[What this task involves]
Read the records beneath this task and copy every line that contains the string "left".

(Stored data)

☆ ☆ ☆ ☆ ☆ ☆ ☆

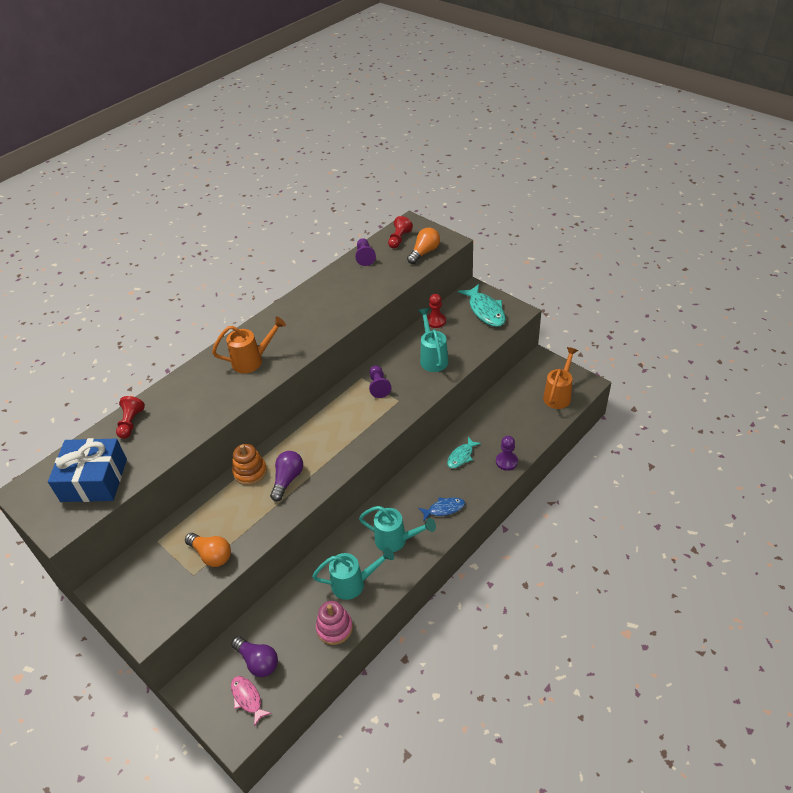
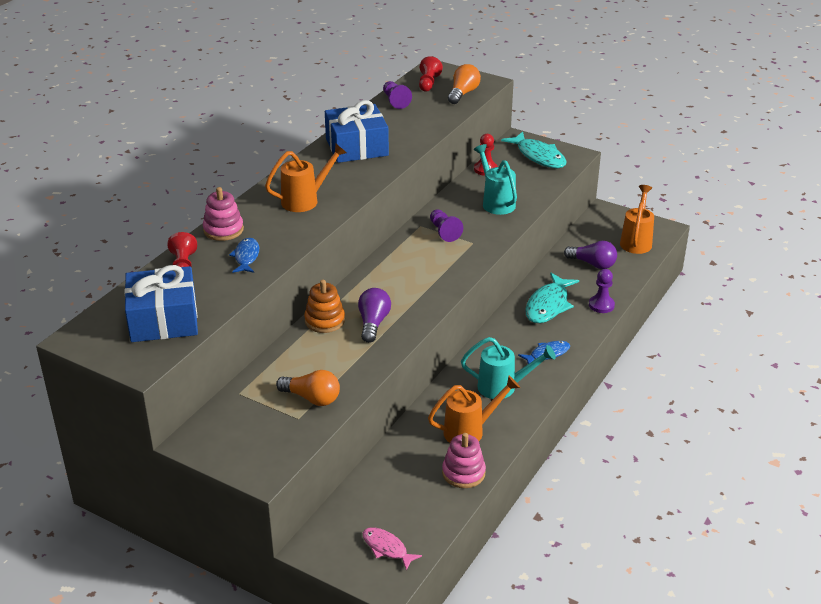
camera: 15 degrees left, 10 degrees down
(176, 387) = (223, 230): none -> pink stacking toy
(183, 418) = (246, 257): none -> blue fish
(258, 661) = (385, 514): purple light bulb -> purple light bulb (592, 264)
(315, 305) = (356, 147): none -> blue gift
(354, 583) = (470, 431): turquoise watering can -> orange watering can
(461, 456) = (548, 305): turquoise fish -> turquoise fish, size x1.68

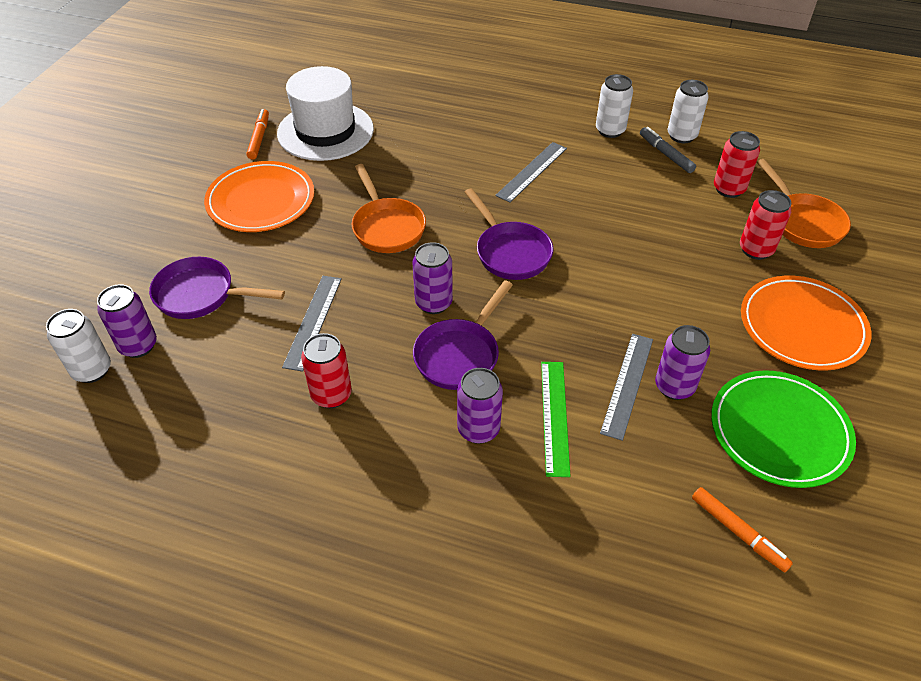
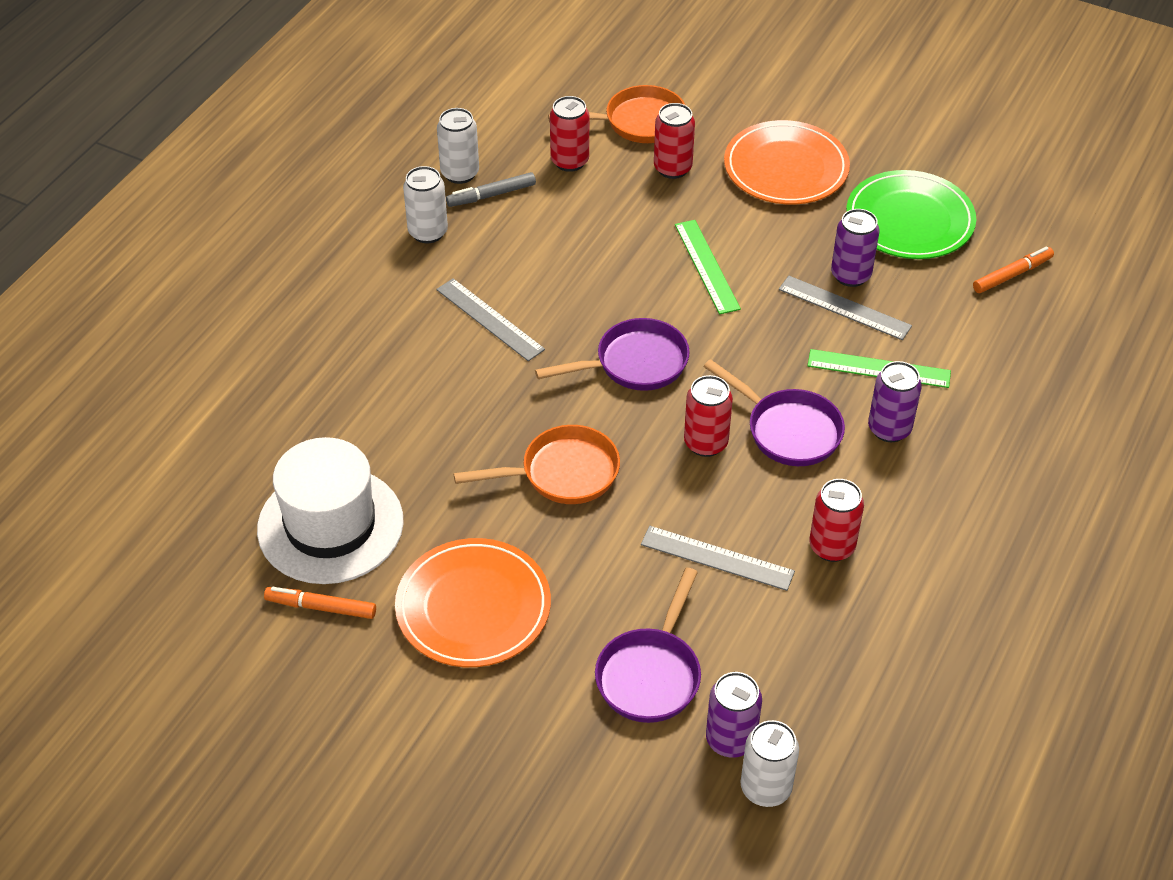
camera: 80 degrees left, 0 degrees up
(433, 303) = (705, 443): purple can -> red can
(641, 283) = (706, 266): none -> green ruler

☆ ☆ ☆ ☆ ☆ ☆ ☆

[Reply to the exercise]
camera: 15 degrees left, 10 degrees down
camera: 80 degrees left, 0 degrees up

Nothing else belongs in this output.